What you need to do: Quote the text of the entries below verbatim, leaving the pictures out of your answer.

** start **

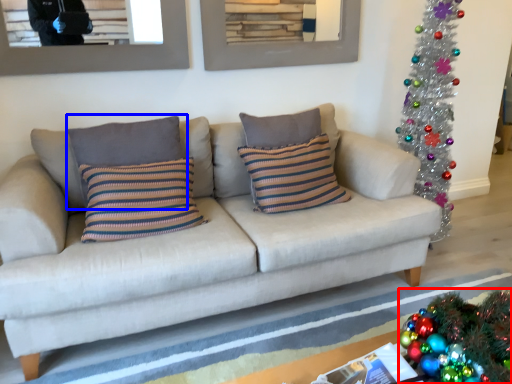
Question: Which object is further to the camera taking this photo, christmas decoration (highlighted by a red box) or pillow (highlighted by a blue box)?

Choices:
 (A) christmas decoration
 (B) pillow

Answer: (B)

** end **

Written reply:
Question: Which object is further to the camera taking this photo, christmas decoration (highlighted by a red box) or pillow (highlighted by a blue box)?

Choices:
 (A) christmas decoration
 (B) pillow

Answer: (B)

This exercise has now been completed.